* EXERCISE GOAL
Reproduce the listing below line for line, without altering any wording, and leave out the pictures.

* DATA SUPPLIED
========
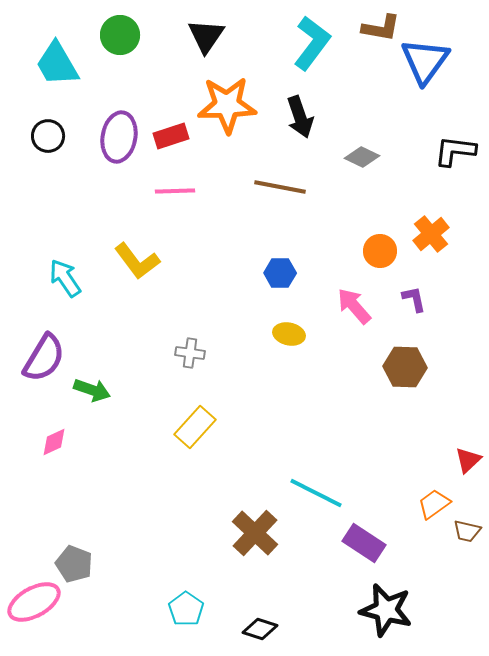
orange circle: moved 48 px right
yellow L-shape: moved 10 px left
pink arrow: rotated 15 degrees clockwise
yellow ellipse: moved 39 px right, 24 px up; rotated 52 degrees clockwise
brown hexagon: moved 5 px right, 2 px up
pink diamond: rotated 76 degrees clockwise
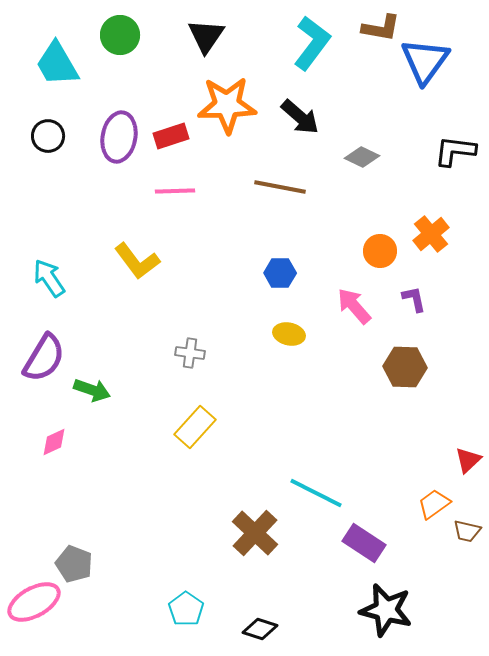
black arrow: rotated 30 degrees counterclockwise
cyan arrow: moved 16 px left
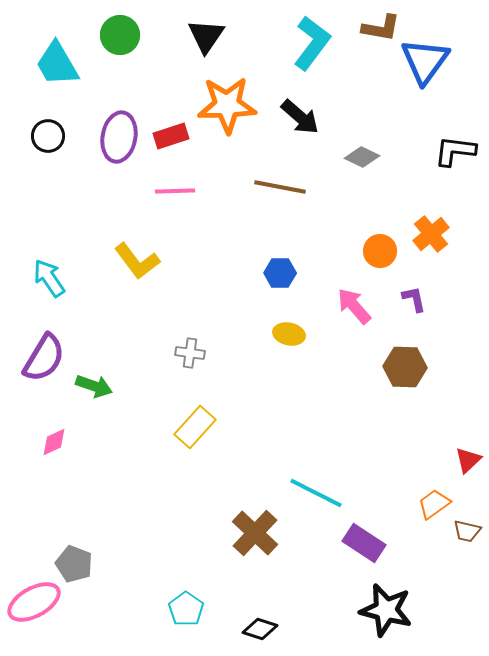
green arrow: moved 2 px right, 4 px up
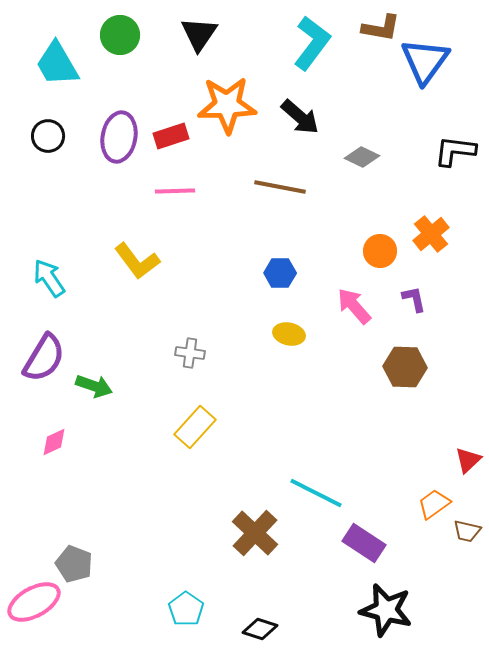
black triangle: moved 7 px left, 2 px up
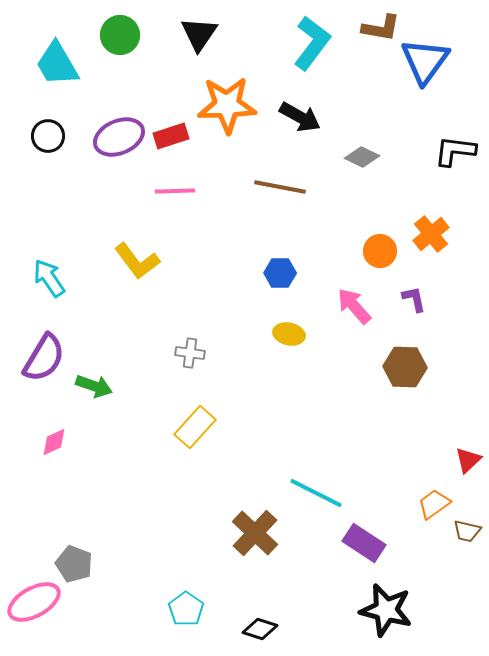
black arrow: rotated 12 degrees counterclockwise
purple ellipse: rotated 57 degrees clockwise
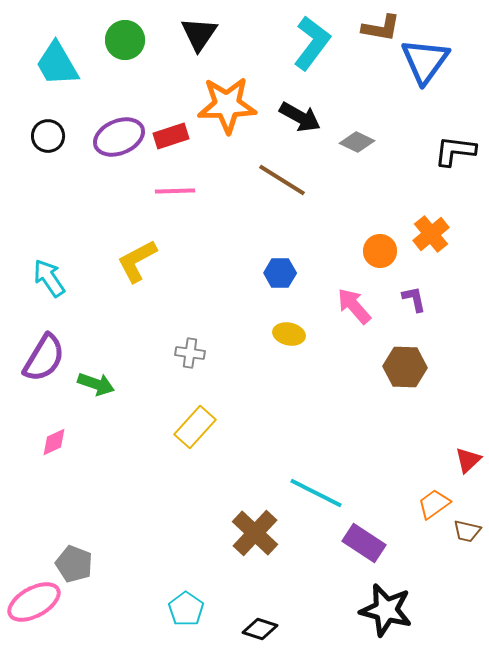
green circle: moved 5 px right, 5 px down
gray diamond: moved 5 px left, 15 px up
brown line: moved 2 px right, 7 px up; rotated 21 degrees clockwise
yellow L-shape: rotated 99 degrees clockwise
green arrow: moved 2 px right, 2 px up
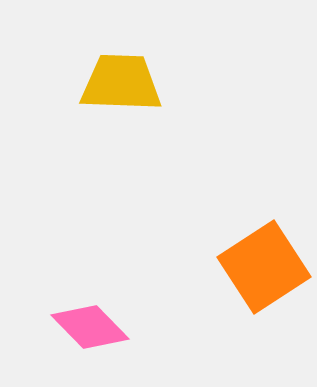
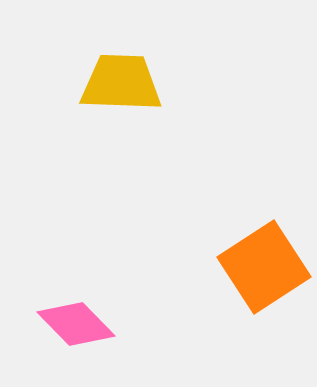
pink diamond: moved 14 px left, 3 px up
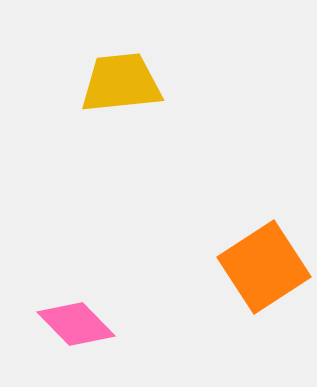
yellow trapezoid: rotated 8 degrees counterclockwise
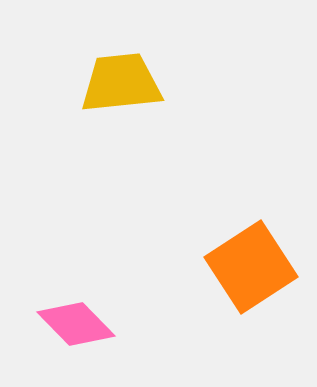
orange square: moved 13 px left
========
* THE RESULT
orange circle: moved 48 px right
yellow L-shape: moved 10 px left
pink arrow: rotated 15 degrees clockwise
yellow ellipse: moved 39 px right, 24 px up; rotated 52 degrees clockwise
brown hexagon: moved 5 px right, 2 px up
pink diamond: rotated 76 degrees clockwise
black arrow: rotated 30 degrees counterclockwise
cyan arrow: moved 16 px left
green arrow: moved 2 px right, 4 px up
black triangle: moved 7 px left, 2 px up
black arrow: rotated 12 degrees counterclockwise
purple ellipse: rotated 57 degrees clockwise
green circle: moved 5 px right, 5 px down
gray diamond: moved 5 px left, 15 px up
brown line: moved 2 px right, 7 px up; rotated 21 degrees clockwise
yellow L-shape: rotated 99 degrees clockwise
green arrow: moved 2 px right, 2 px up
pink diamond: moved 14 px left, 3 px up
yellow trapezoid: rotated 8 degrees counterclockwise
orange square: moved 13 px left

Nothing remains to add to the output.